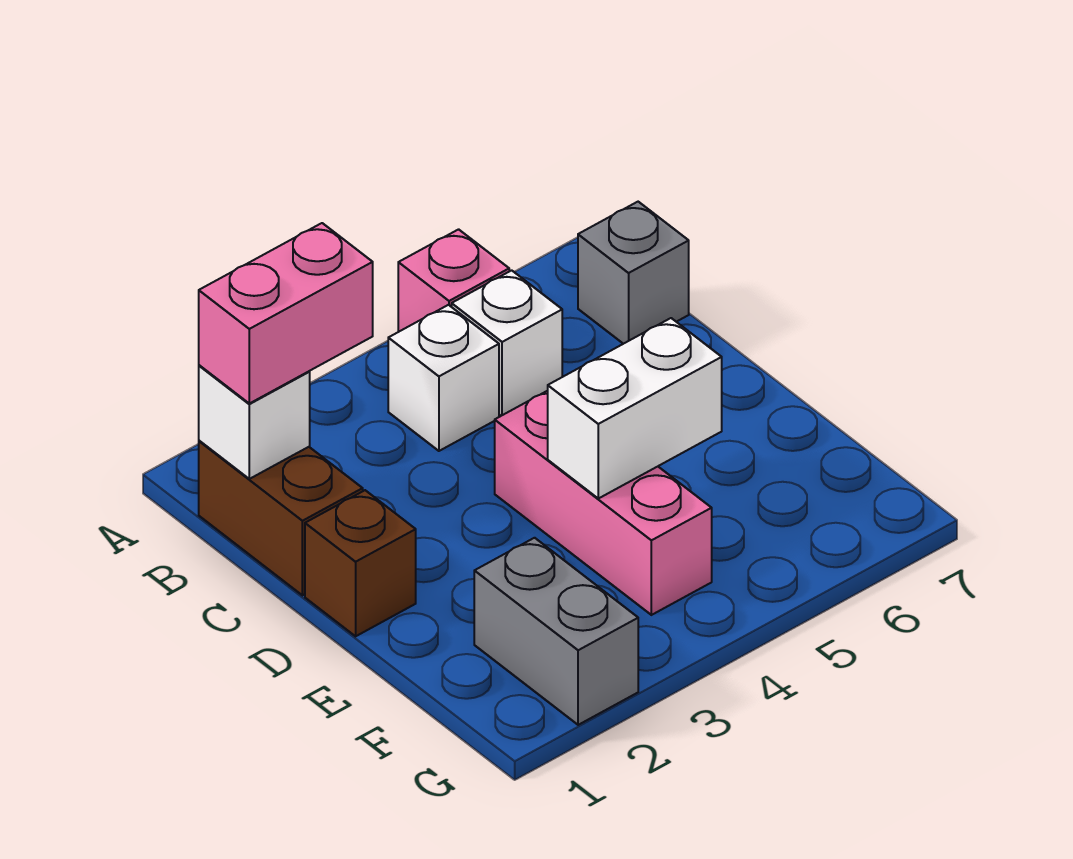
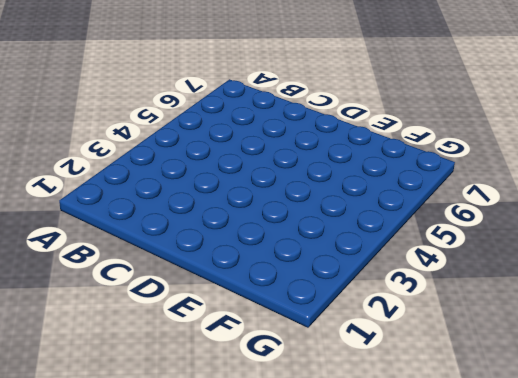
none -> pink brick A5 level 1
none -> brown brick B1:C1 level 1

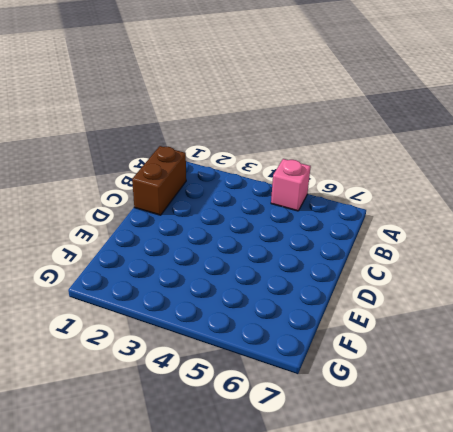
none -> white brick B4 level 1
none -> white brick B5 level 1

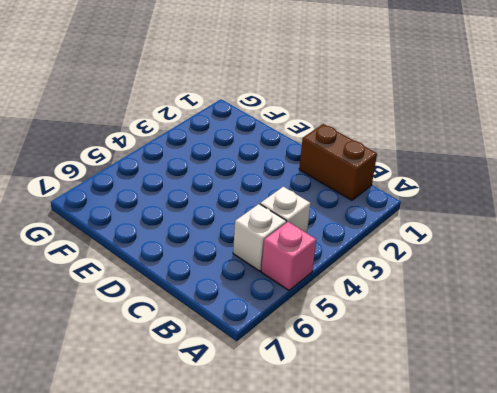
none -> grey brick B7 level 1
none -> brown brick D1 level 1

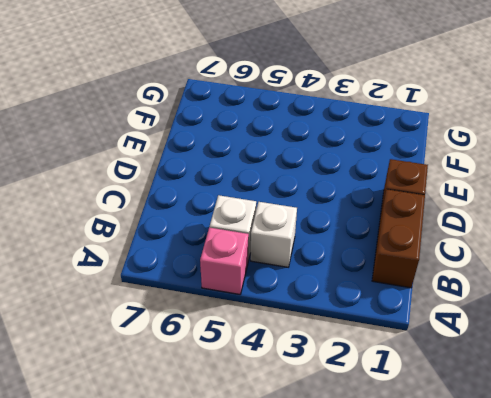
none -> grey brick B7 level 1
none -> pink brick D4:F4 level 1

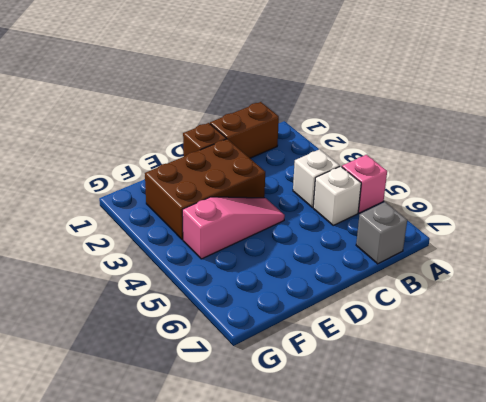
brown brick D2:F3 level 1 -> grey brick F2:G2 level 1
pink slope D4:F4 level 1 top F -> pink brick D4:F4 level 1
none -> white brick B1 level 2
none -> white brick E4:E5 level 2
================
- Problem to solve
Starting from the line containing "brown brick D2:F3" and ending with the final line of the data, reproduce each line exactly as it appears, including no other lines.

- Final answer
brown brick D2:F3 level 1 -> grey brick F2:G2 level 1
pink slope D4:F4 level 1 top F -> pink brick D4:F4 level 1
none -> white brick B1 level 2
none -> white brick E4:E5 level 2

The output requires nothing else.